THE INPUT.
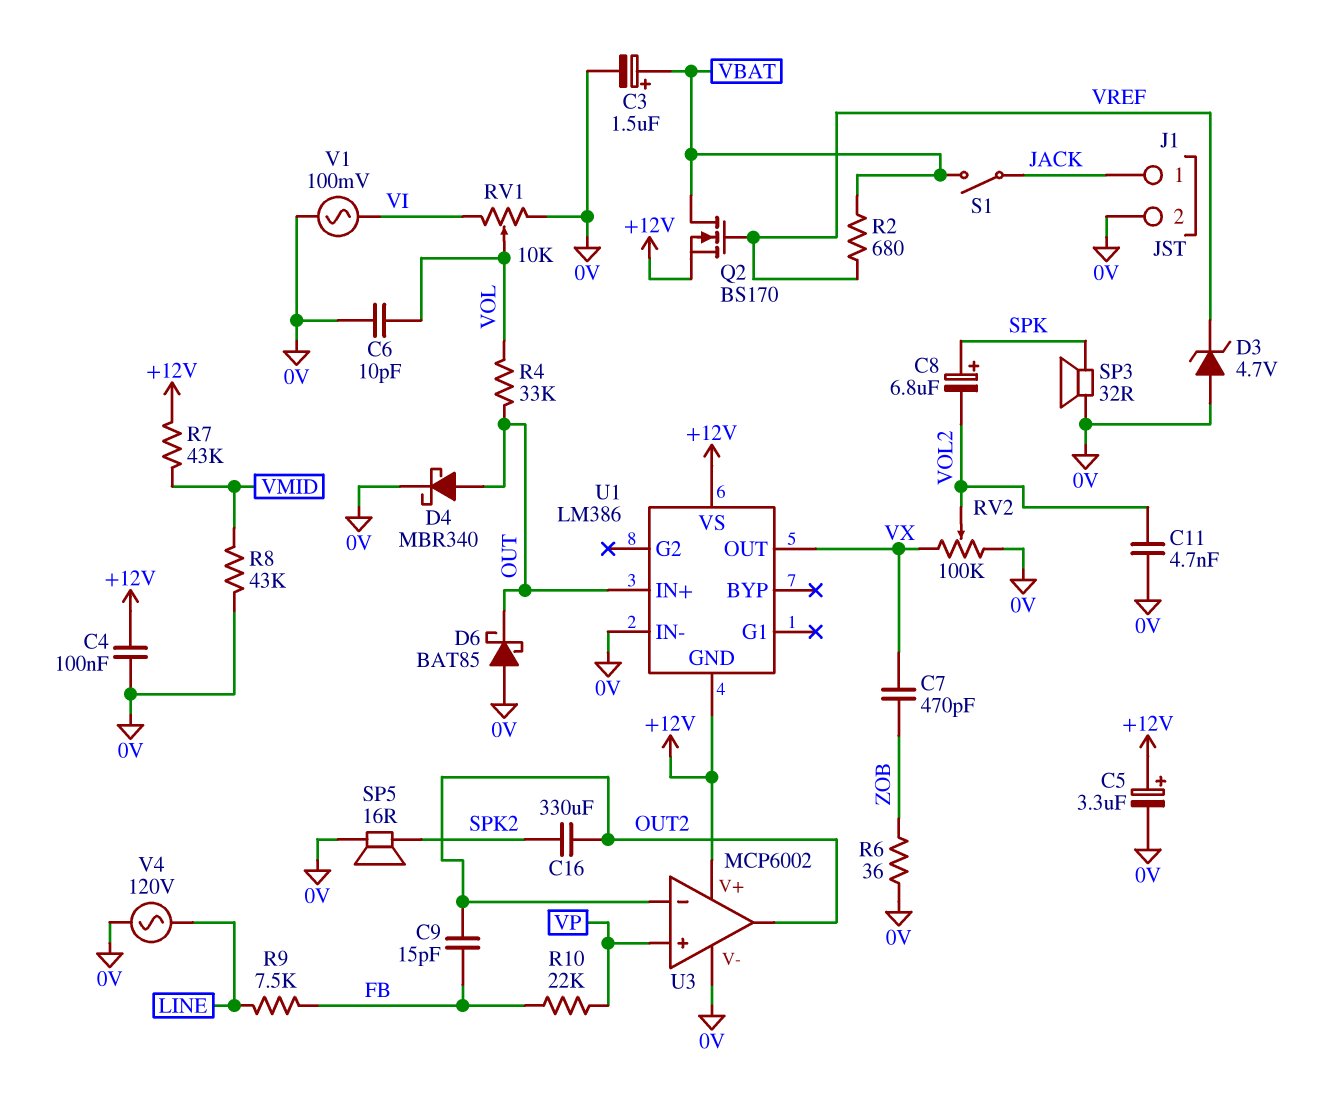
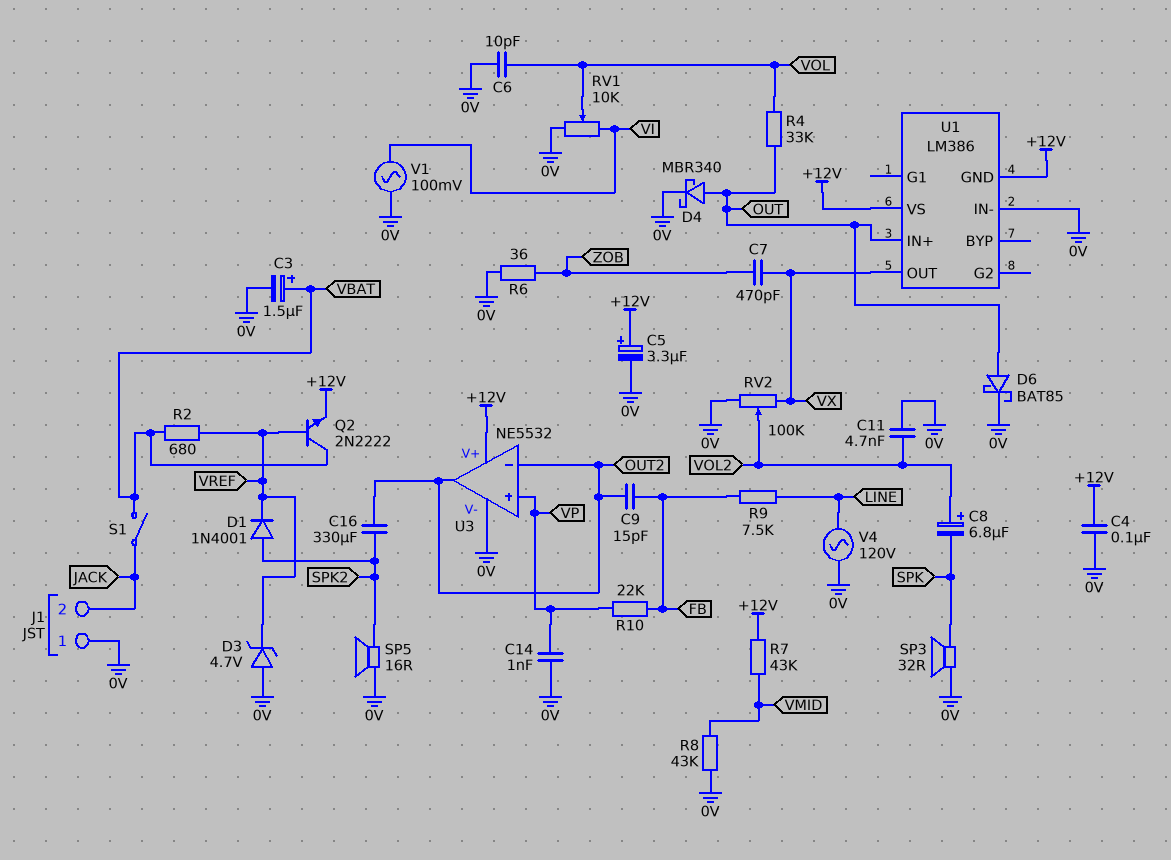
C8: 6.8uF (plus SPK, minus VOL2) -> 6.8uF (plus VOL2, minus SPK)
C14: none -> 1nF (0V, VP)
D1: none -> diode 1N4001 (A SPK2, K VREF)
D6: schottky BAT85 (A 0V, K OUT) -> schottky BAT85 (A OUT, K 0V)
J1 pin 1: JACK -> 0V
J1 pin 2: 0V -> JACK
Q2: NMOS BS170 (G VREF, D VBAT, S +12V) -> NPN 2N2222 (B VREF, C VBAT, E +12V)
U3: MCP6002 -> NE5532

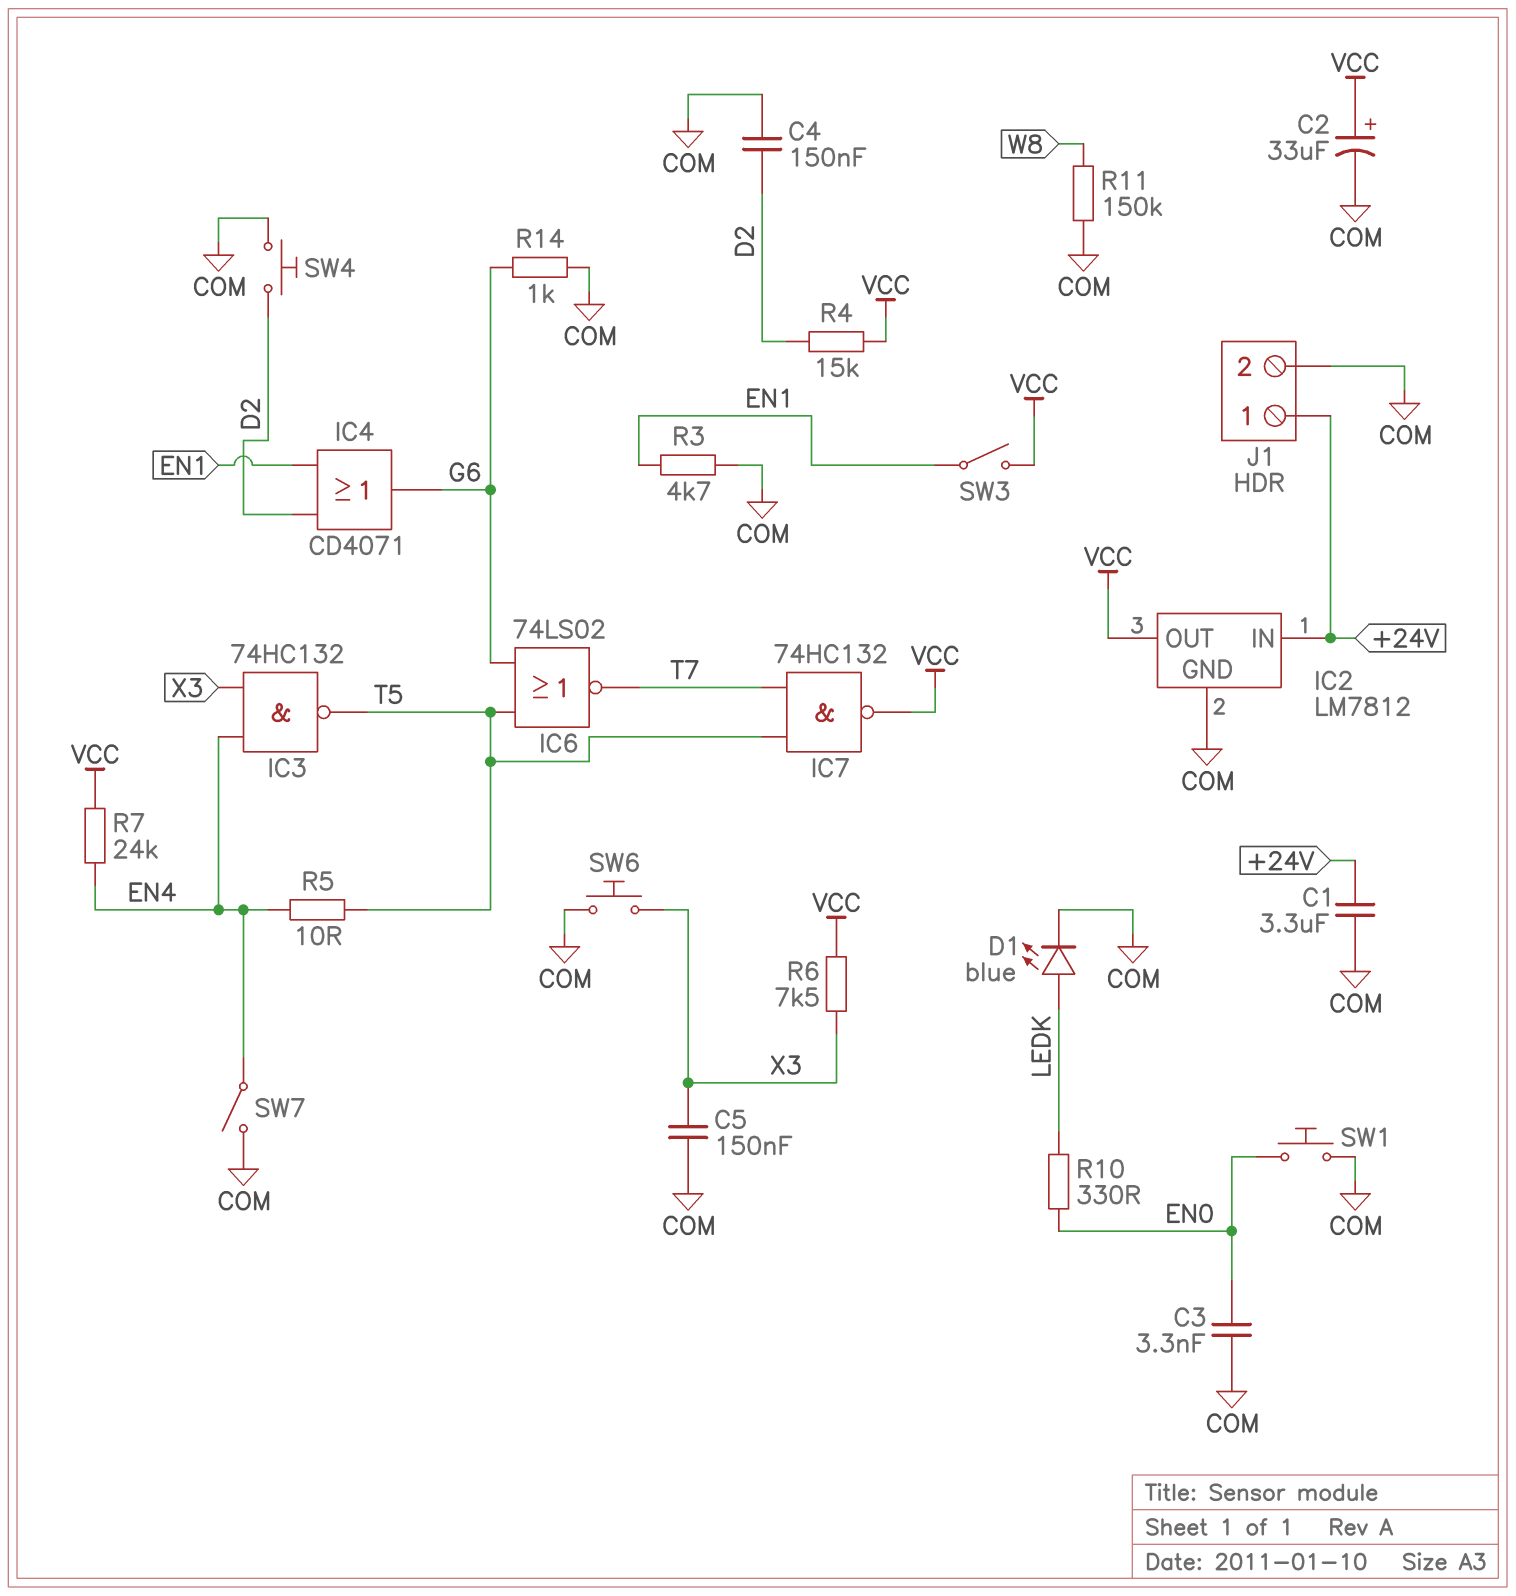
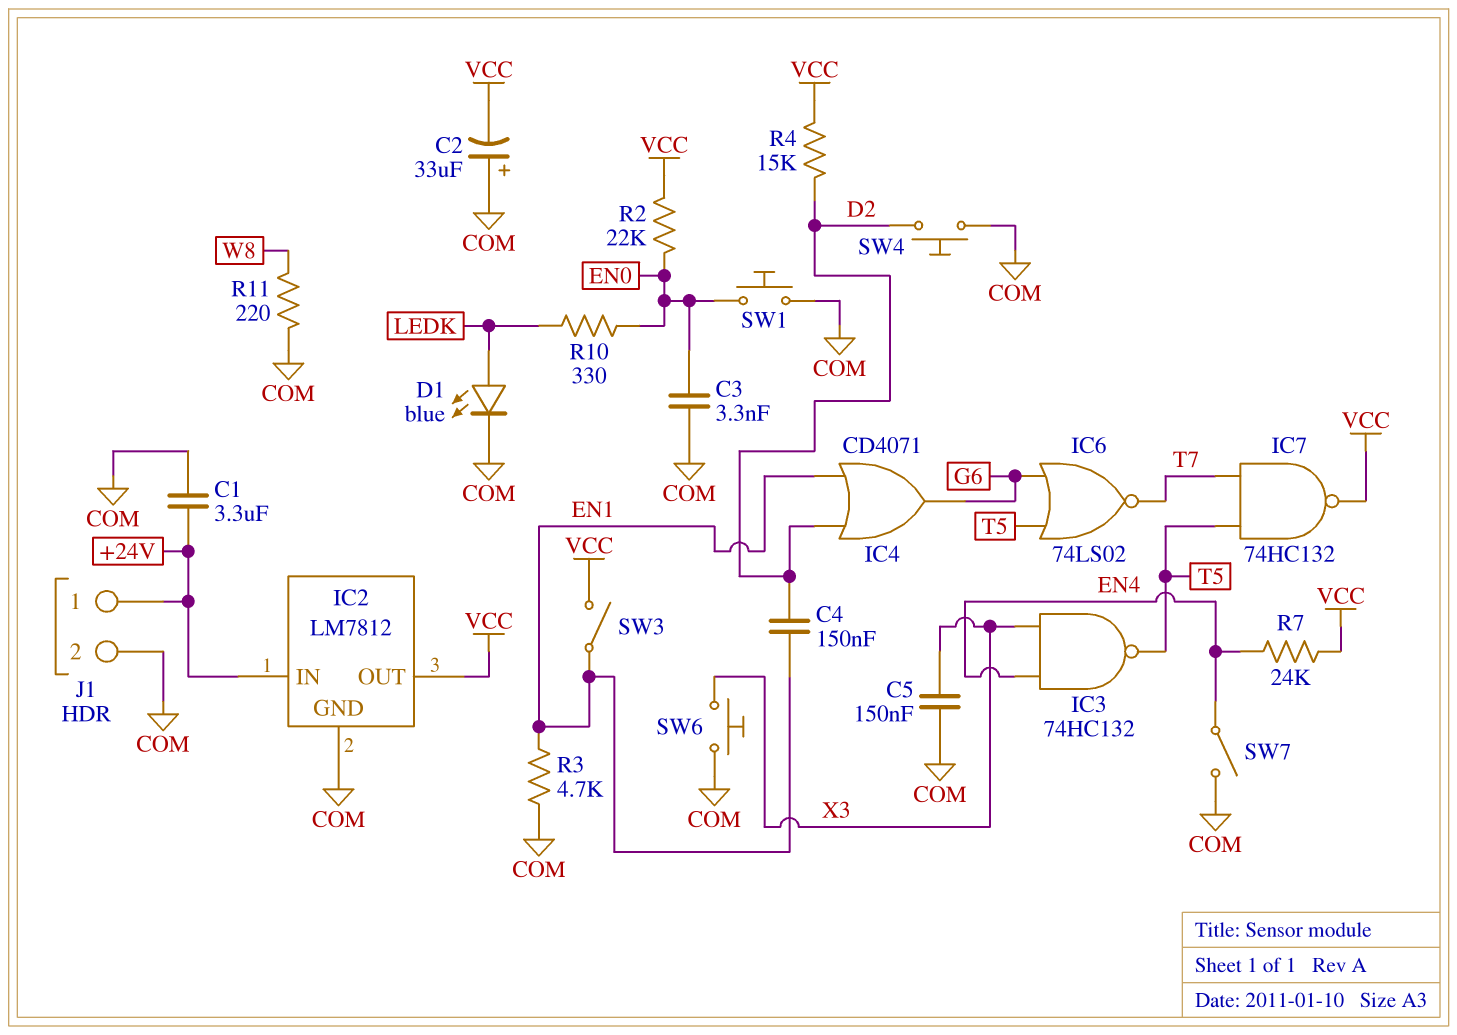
C2: 33uF (plus VCC, minus COM) -> 33uF (plus COM, minus VCC)
C4: 150nF (COM, D2) -> 150nF (D2, EN1)
R2: none -> 22k (EN0, VCC)
R5: 10 (EN4, T5) -> none
R6: 7.5k (VCC, X3) -> none
R11: 150k (COM, W8) -> 220 (COM, W8)
R14: 1k (COM, G6) -> none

INSTRUCTIONS TO FOLLOW. When a picture appears among the entries, skip it; transcribe everything else exactly.

WRITTEN RESPONSE.
C8: 6.8uF (plus SPK, minus VOL2) -> 6.8uF (plus VOL2, minus SPK)
C14: none -> 1nF (0V, VP)
D1: none -> diode 1N4001 (A SPK2, K VREF)
D6: schottky BAT85 (A 0V, K OUT) -> schottky BAT85 (A OUT, K 0V)
J1 pin 1: JACK -> 0V
J1 pin 2: 0V -> JACK
Q2: NMOS BS170 (G VREF, D VBAT, S +12V) -> NPN 2N2222 (B VREF, C VBAT, E +12V)
U3: MCP6002 -> NE5532

C2: 33uF (plus VCC, minus COM) -> 33uF (plus COM, minus VCC)
C4: 150nF (COM, D2) -> 150nF (D2, EN1)
R2: none -> 22k (EN0, VCC)
R5: 10 (EN4, T5) -> none
R6: 7.5k (VCC, X3) -> none
R11: 150k (COM, W8) -> 220 (COM, W8)
R14: 1k (COM, G6) -> none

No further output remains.